━━━━━ RECORDS SUPPLIED

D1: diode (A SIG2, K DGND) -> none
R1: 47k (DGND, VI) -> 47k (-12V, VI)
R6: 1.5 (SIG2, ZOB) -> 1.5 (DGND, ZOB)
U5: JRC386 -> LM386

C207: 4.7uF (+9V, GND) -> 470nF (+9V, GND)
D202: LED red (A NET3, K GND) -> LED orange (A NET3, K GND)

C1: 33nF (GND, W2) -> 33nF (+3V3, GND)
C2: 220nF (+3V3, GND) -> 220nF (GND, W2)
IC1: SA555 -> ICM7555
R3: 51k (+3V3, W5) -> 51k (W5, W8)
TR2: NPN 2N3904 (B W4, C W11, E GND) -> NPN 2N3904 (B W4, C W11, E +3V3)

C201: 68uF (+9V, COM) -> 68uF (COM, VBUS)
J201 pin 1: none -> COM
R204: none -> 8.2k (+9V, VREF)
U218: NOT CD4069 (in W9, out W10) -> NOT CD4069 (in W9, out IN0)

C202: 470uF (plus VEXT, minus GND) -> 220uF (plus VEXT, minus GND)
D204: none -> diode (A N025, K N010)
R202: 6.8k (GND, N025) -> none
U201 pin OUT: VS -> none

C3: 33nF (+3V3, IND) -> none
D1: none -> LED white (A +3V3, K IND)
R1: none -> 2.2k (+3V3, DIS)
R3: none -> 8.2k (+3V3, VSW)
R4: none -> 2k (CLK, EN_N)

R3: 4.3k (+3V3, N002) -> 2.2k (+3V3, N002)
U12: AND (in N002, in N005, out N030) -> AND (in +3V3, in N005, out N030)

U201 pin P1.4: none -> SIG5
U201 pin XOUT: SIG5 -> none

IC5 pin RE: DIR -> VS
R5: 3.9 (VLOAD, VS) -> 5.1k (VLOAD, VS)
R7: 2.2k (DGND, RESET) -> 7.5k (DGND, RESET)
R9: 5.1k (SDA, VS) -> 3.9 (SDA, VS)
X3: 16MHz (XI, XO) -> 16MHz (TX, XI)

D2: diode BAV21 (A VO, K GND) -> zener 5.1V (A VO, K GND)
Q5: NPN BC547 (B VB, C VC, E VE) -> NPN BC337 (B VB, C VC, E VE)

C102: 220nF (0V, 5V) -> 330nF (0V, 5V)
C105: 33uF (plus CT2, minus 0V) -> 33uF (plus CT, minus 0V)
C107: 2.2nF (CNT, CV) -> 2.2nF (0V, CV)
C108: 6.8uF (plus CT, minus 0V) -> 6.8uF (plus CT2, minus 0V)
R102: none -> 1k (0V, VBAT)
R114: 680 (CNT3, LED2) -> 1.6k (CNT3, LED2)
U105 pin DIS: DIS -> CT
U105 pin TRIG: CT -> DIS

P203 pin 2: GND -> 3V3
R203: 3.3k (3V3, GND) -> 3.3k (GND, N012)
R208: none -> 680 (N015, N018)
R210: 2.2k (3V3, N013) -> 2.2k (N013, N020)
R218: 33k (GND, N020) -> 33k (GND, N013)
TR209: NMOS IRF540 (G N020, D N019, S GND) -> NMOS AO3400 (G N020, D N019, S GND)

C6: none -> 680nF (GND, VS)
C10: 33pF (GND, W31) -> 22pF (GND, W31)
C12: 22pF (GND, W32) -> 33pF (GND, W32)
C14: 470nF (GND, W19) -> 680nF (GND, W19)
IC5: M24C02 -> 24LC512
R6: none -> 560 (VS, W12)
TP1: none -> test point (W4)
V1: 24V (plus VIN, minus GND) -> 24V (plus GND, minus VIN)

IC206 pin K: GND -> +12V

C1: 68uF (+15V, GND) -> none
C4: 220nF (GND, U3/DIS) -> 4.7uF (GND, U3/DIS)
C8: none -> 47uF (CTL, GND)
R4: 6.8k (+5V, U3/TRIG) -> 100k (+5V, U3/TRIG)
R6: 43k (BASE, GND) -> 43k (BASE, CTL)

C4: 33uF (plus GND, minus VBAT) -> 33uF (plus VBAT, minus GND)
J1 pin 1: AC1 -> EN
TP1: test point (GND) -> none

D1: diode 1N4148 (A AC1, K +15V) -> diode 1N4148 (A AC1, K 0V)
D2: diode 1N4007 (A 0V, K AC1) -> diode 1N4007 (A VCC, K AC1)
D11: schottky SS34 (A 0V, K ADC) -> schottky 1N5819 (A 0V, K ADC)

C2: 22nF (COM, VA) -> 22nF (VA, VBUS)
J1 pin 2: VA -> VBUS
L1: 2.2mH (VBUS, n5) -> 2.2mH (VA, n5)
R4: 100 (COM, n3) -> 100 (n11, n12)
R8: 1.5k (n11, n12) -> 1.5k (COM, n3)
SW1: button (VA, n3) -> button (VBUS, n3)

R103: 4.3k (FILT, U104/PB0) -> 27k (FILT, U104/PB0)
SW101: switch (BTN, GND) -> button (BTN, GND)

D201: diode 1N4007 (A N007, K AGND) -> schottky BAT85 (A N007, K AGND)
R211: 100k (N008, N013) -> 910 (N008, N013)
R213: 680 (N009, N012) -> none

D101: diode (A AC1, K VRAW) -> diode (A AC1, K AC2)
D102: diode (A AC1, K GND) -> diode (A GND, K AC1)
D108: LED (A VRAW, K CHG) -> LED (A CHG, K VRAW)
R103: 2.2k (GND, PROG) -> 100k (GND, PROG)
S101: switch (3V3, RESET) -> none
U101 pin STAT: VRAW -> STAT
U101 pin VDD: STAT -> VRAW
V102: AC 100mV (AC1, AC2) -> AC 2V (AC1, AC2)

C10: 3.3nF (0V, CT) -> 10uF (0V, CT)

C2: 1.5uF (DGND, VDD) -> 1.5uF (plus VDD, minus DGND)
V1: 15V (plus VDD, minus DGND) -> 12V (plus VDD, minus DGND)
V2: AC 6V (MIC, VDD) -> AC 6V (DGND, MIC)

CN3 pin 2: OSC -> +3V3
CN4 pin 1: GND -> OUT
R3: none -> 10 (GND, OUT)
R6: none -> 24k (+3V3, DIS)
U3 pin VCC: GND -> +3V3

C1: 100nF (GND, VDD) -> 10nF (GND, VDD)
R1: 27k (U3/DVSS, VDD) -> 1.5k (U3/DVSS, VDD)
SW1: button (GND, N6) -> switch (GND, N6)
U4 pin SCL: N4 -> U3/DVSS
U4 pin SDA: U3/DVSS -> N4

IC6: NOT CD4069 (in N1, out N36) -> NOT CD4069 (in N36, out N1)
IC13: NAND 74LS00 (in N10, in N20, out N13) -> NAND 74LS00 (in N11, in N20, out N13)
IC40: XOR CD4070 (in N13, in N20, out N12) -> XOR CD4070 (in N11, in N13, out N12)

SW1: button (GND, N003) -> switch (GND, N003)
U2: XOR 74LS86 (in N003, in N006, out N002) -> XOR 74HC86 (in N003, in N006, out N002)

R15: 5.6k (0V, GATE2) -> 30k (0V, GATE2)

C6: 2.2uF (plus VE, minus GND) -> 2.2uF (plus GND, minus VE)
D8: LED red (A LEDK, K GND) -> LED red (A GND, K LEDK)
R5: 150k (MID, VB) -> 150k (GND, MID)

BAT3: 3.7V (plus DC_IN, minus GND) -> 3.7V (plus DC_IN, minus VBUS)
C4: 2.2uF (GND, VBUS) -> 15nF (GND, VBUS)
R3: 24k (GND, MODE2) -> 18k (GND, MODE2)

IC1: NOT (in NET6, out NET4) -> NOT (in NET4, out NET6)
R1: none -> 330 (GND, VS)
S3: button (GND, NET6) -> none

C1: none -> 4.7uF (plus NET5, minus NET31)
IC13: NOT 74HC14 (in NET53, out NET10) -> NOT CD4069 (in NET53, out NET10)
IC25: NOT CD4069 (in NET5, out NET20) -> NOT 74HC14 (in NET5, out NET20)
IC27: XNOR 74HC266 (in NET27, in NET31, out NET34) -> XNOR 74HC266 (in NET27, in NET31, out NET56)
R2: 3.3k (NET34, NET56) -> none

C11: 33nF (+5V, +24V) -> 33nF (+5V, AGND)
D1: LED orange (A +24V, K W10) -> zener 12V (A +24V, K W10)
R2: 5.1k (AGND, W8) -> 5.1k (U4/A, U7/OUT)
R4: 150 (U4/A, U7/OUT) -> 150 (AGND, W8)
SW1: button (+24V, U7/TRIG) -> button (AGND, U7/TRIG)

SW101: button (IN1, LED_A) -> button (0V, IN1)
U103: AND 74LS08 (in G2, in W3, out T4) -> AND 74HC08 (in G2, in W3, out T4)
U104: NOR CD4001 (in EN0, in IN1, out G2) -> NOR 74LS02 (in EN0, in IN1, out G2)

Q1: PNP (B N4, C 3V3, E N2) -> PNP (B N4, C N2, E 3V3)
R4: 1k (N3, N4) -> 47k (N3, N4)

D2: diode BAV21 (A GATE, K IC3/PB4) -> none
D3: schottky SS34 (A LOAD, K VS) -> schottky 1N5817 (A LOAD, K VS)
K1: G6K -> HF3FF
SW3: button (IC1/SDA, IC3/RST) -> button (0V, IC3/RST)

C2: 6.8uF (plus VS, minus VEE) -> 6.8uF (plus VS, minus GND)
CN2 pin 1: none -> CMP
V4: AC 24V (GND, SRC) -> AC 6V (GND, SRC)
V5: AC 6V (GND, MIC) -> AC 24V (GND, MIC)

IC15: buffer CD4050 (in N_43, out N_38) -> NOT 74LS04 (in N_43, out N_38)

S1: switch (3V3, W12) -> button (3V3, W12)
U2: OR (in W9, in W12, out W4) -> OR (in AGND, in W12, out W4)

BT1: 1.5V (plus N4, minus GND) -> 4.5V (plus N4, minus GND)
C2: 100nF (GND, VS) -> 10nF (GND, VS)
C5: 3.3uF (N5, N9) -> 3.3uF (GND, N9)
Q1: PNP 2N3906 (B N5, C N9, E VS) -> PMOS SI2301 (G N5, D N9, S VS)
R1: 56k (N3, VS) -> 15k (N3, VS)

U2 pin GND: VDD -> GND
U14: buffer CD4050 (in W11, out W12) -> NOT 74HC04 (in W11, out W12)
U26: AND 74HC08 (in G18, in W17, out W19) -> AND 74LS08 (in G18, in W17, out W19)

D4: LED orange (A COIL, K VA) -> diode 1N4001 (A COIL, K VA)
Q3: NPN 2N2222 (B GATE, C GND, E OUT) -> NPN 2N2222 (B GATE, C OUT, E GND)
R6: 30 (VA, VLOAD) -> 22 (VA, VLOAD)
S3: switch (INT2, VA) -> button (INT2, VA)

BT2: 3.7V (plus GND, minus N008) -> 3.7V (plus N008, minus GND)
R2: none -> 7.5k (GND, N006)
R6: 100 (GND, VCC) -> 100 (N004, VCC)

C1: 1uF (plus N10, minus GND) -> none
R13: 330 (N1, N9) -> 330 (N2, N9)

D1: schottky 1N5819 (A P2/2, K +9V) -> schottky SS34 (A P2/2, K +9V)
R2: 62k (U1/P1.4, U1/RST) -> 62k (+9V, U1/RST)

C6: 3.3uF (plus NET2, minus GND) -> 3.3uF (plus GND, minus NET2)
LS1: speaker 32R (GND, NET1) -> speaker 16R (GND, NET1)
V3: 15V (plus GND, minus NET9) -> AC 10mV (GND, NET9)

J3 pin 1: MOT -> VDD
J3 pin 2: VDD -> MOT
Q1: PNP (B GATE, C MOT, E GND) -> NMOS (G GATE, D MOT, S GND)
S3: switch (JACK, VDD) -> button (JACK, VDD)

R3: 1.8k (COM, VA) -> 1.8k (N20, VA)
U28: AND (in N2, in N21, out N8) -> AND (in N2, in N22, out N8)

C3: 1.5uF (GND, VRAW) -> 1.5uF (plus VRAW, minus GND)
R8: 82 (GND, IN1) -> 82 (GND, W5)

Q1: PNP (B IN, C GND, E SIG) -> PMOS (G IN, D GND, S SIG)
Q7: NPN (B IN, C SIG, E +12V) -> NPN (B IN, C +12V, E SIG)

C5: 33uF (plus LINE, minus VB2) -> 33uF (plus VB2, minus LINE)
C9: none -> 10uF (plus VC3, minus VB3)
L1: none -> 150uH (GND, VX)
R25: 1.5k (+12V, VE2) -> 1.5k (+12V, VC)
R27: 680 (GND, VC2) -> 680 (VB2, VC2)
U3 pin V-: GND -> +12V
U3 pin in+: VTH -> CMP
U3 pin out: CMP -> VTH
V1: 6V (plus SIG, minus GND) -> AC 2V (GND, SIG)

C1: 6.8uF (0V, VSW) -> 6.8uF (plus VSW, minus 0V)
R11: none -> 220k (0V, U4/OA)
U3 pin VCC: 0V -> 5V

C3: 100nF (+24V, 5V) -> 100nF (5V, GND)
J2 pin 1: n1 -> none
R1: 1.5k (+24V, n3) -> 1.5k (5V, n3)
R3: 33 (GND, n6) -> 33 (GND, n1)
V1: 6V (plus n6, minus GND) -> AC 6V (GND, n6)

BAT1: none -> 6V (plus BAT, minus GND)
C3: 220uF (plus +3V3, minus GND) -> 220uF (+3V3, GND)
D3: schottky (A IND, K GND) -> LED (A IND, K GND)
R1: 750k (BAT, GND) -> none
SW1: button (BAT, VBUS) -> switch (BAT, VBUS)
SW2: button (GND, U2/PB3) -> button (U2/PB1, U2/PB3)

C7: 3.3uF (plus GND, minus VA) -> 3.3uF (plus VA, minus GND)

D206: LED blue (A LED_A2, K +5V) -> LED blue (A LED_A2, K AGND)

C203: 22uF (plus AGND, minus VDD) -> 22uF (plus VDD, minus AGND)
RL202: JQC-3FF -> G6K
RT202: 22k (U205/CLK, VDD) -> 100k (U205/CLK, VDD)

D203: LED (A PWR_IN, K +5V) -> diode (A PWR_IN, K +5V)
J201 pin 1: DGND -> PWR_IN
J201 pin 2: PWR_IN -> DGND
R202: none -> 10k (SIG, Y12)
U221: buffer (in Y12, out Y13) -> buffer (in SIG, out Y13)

━━━━━━━━━━

TASK DETAILS: Your answer should consist of the lines from the line with "D202: LED red" to the line with "R3: 4.3k (+3V3, N002) -> 2.2k (+3V3, N002)" above, repeated exactly, both ends included.

RESULT:
D202: LED red (A NET3, K GND) -> LED orange (A NET3, K GND)

C1: 33nF (GND, W2) -> 33nF (+3V3, GND)
C2: 220nF (+3V3, GND) -> 220nF (GND, W2)
IC1: SA555 -> ICM7555
R3: 51k (+3V3, W5) -> 51k (W5, W8)
TR2: NPN 2N3904 (B W4, C W11, E GND) -> NPN 2N3904 (B W4, C W11, E +3V3)

C201: 68uF (+9V, COM) -> 68uF (COM, VBUS)
J201 pin 1: none -> COM
R204: none -> 8.2k (+9V, VREF)
U218: NOT CD4069 (in W9, out W10) -> NOT CD4069 (in W9, out IN0)

C202: 470uF (plus VEXT, minus GND) -> 220uF (plus VEXT, minus GND)
D204: none -> diode (A N025, K N010)
R202: 6.8k (GND, N025) -> none
U201 pin OUT: VS -> none

C3: 33nF (+3V3, IND) -> none
D1: none -> LED white (A +3V3, K IND)
R1: none -> 2.2k (+3V3, DIS)
R3: none -> 8.2k (+3V3, VSW)
R4: none -> 2k (CLK, EN_N)

R3: 4.3k (+3V3, N002) -> 2.2k (+3V3, N002)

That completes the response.